**Work instruction:**
Reproduce the full listing below exactly. Do not include the pictures.

**Study material:**
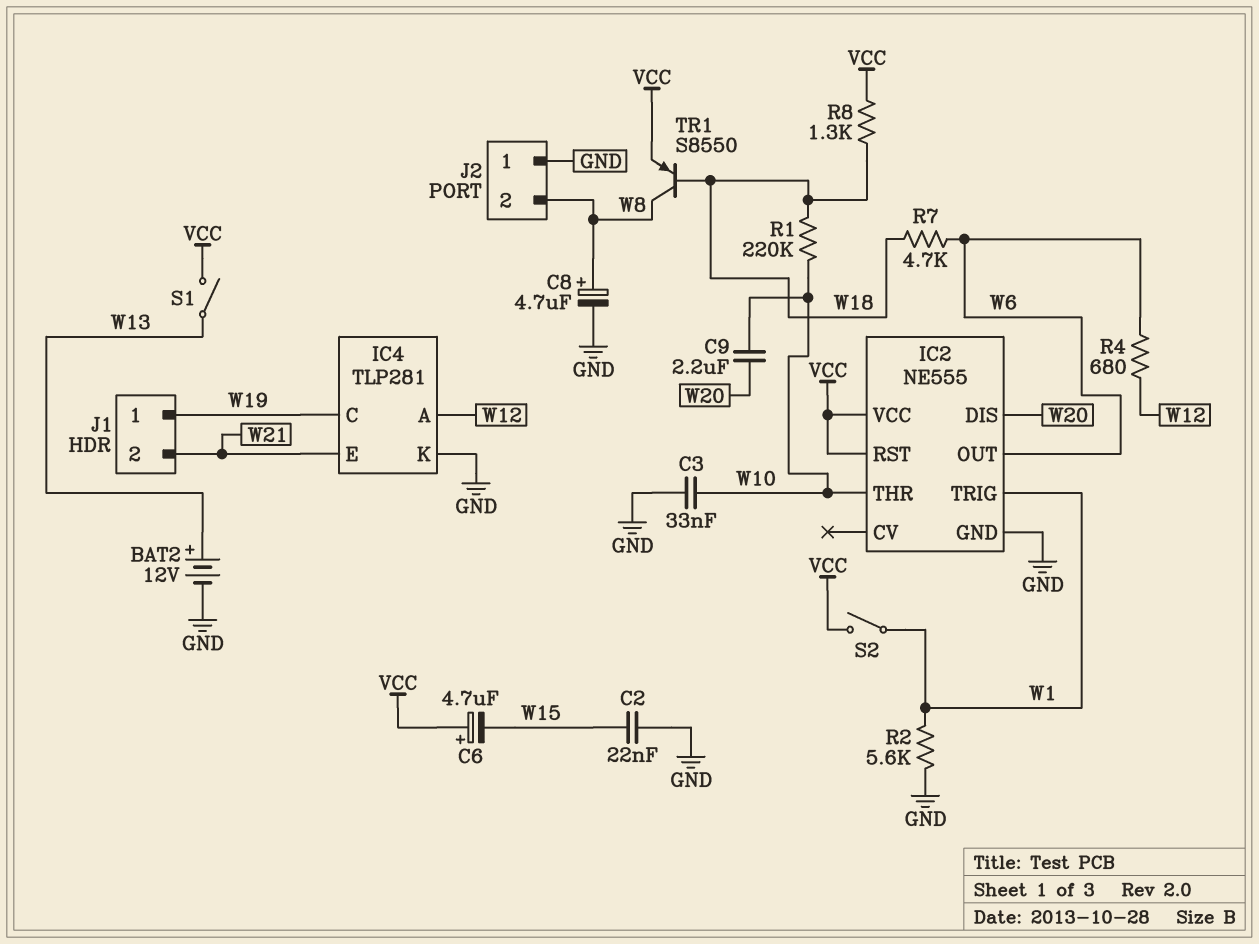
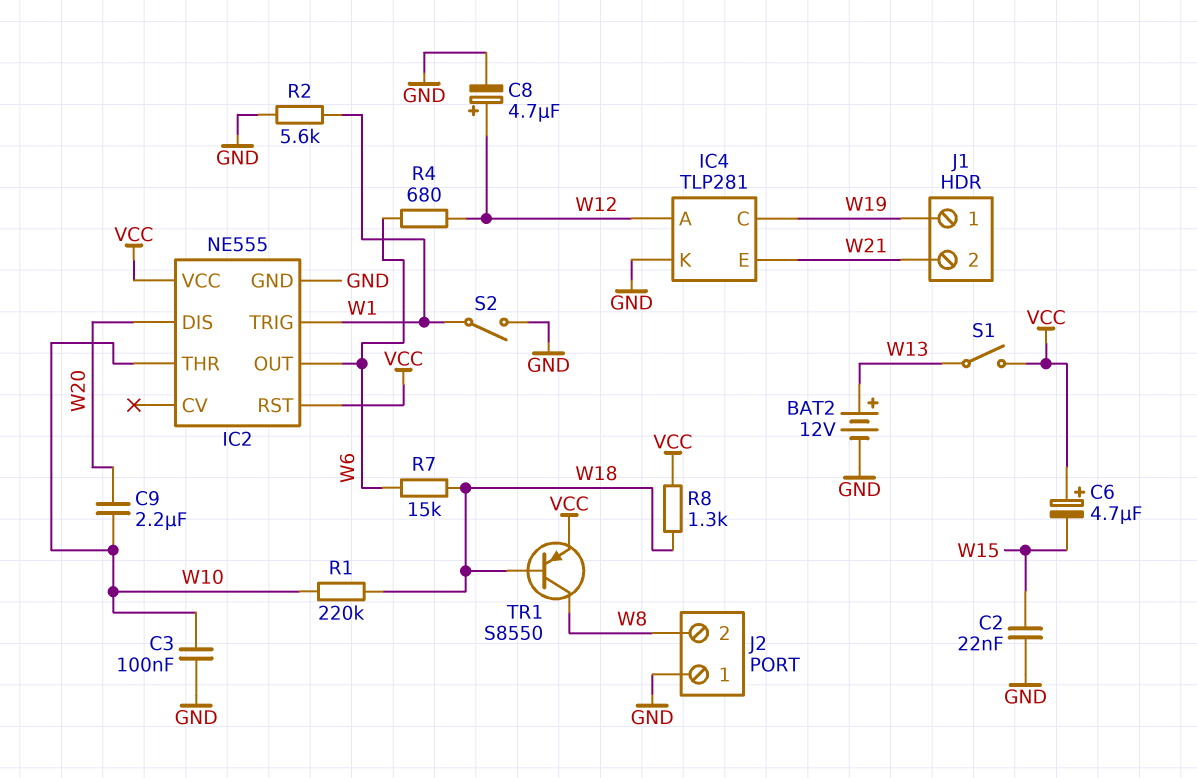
C3: 33nF (GND, W10) -> 100nF (GND, W10)
C8: 4.7uF (plus W8, minus GND) -> 4.7uF (plus W12, minus GND)
R7: 4.7k (W6, W18) -> 15k (W6, W18)
S2: switch (VCC, W1) -> switch (GND, W1)

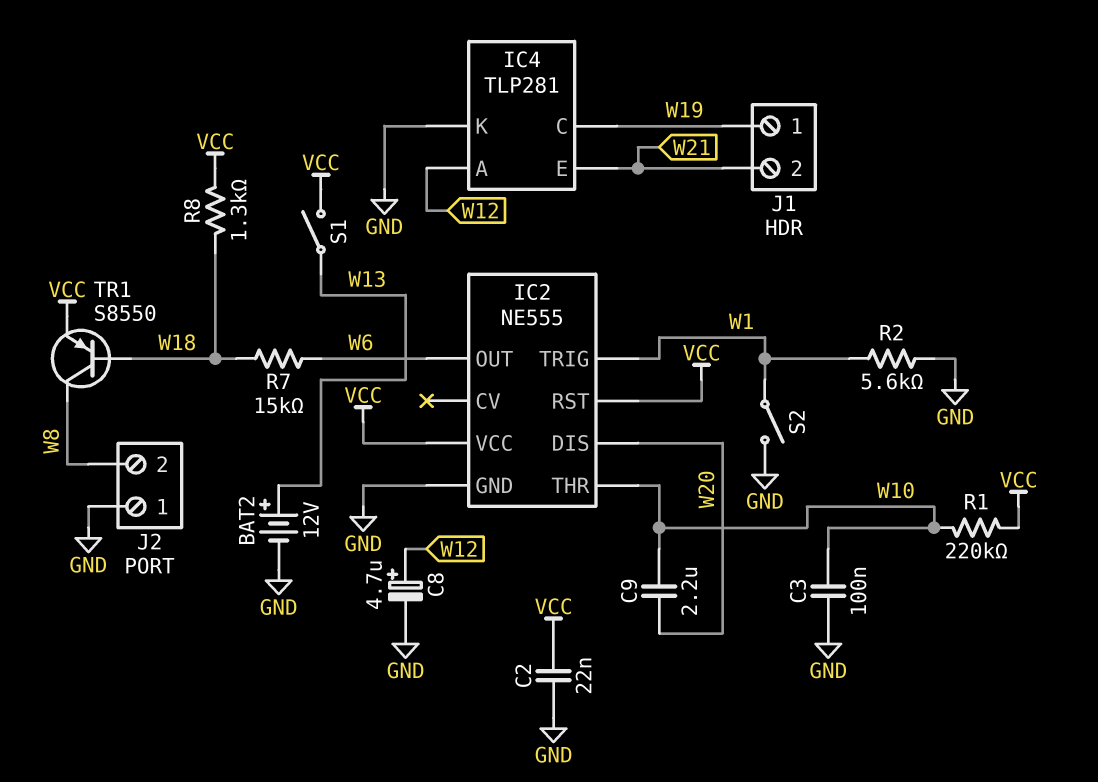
C2: 22nF (GND, W15) -> 22nF (GND, VCC)
C6: 4.7uF (plus VCC, minus W15) -> none
R1: 220k (W10, W18) -> 220k (VCC, W10)
R4: 680 (W6, W12) -> none

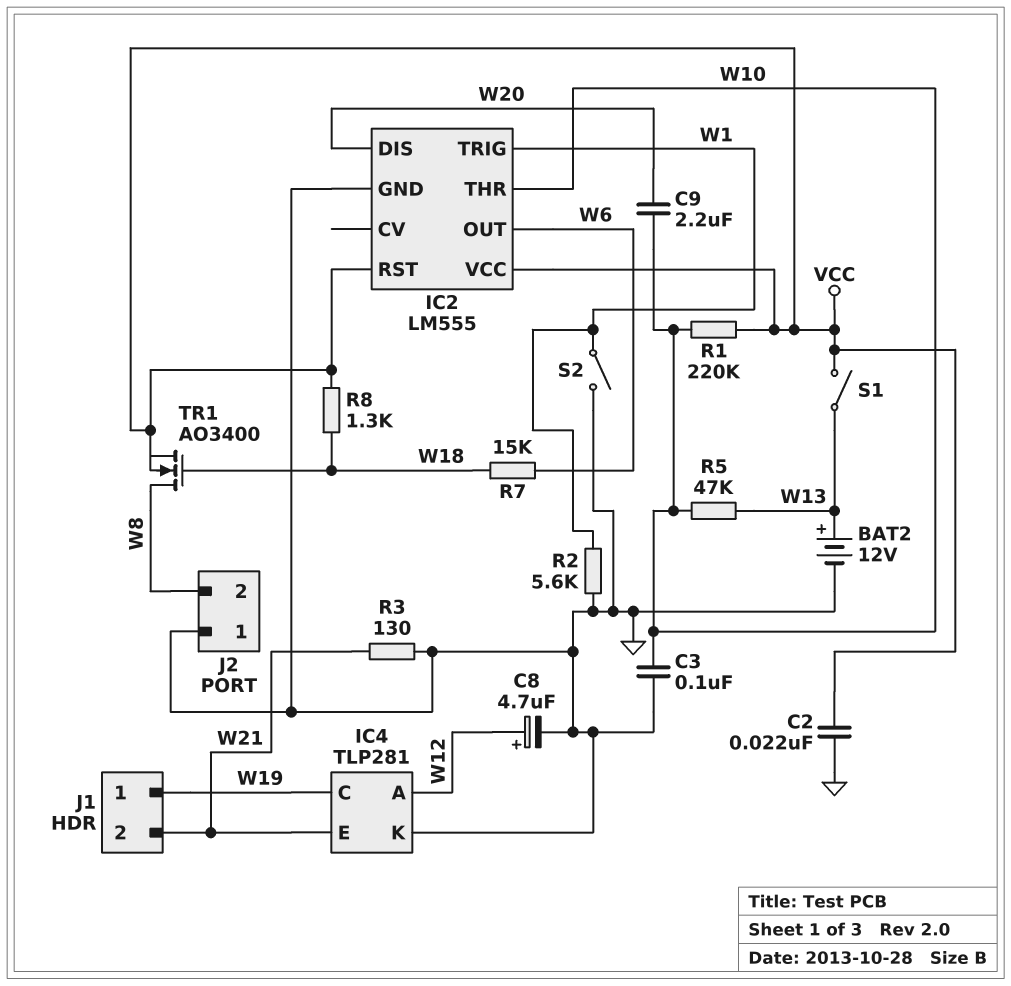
IC2: NE555 -> LM555
R3: none -> 130 (GND, W21)
R5: none -> 47k (W10, W13)
TR1: PNP S8550 (B W18, C W8, E VCC) -> NMOS AO3400 (G W18, D W8, S VCC)

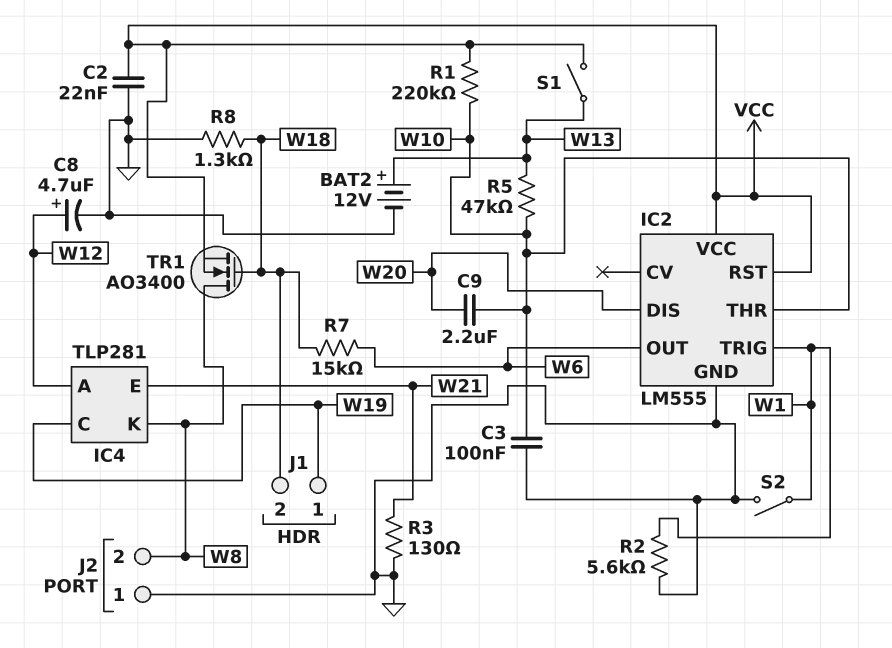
IC4 pin K: GND -> W8
J1 pin 2: W21 -> W18
R8: 1.3k (VCC, W18) -> 1.3k (GND, W18)

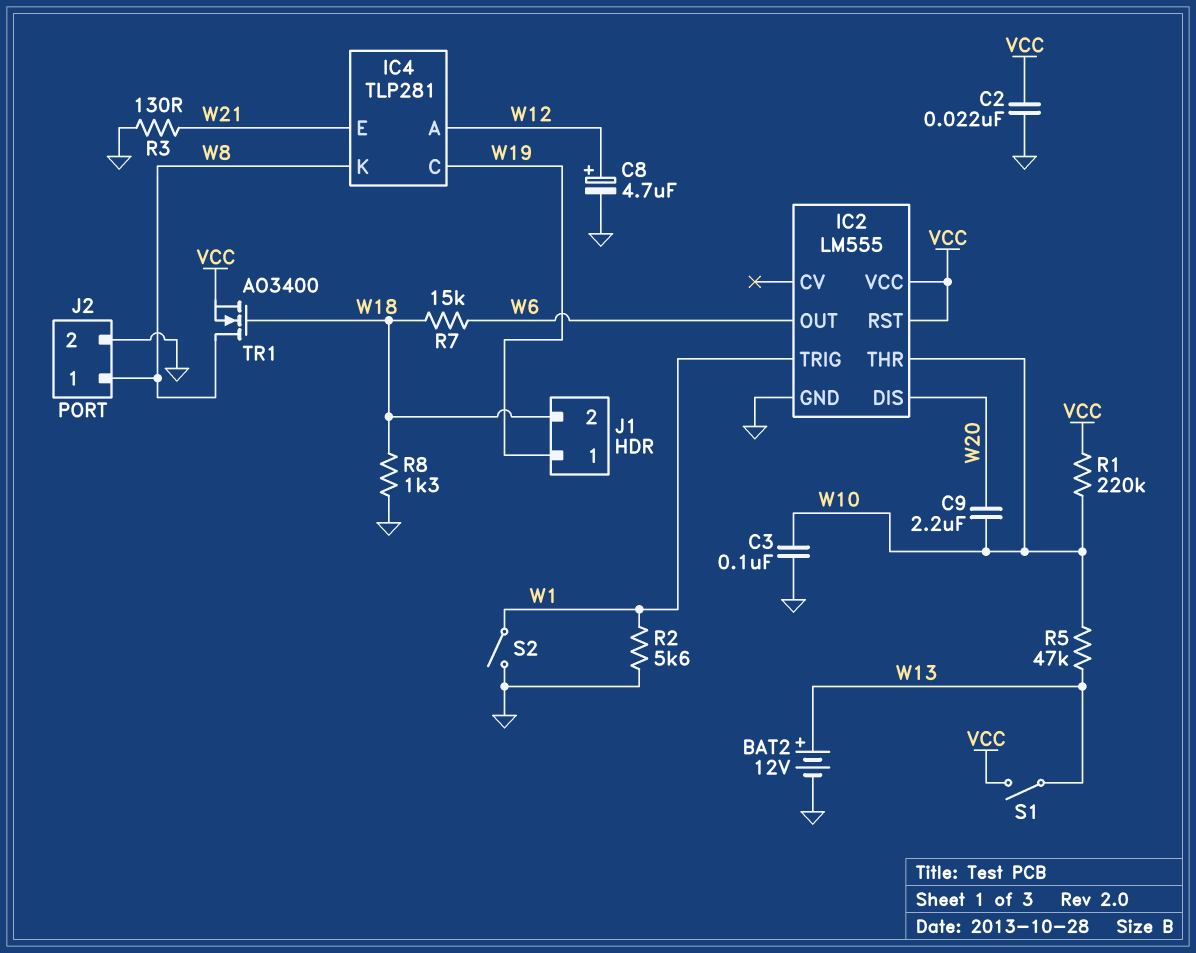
J2 pin 1: GND -> W8
J2 pin 2: W8 -> GND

**Solution to the exercise:**
C3: 33nF (GND, W10) -> 100nF (GND, W10)
C8: 4.7uF (plus W8, minus GND) -> 4.7uF (plus W12, minus GND)
R7: 4.7k (W6, W18) -> 15k (W6, W18)
S2: switch (VCC, W1) -> switch (GND, W1)

C2: 22nF (GND, W15) -> 22nF (GND, VCC)
C6: 4.7uF (plus VCC, minus W15) -> none
R1: 220k (W10, W18) -> 220k (VCC, W10)
R4: 680 (W6, W12) -> none

IC2: NE555 -> LM555
R3: none -> 130 (GND, W21)
R5: none -> 47k (W10, W13)
TR1: PNP S8550 (B W18, C W8, E VCC) -> NMOS AO3400 (G W18, D W8, S VCC)

IC4 pin K: GND -> W8
J1 pin 2: W21 -> W18
R8: 1.3k (VCC, W18) -> 1.3k (GND, W18)

J2 pin 1: GND -> W8
J2 pin 2: W8 -> GND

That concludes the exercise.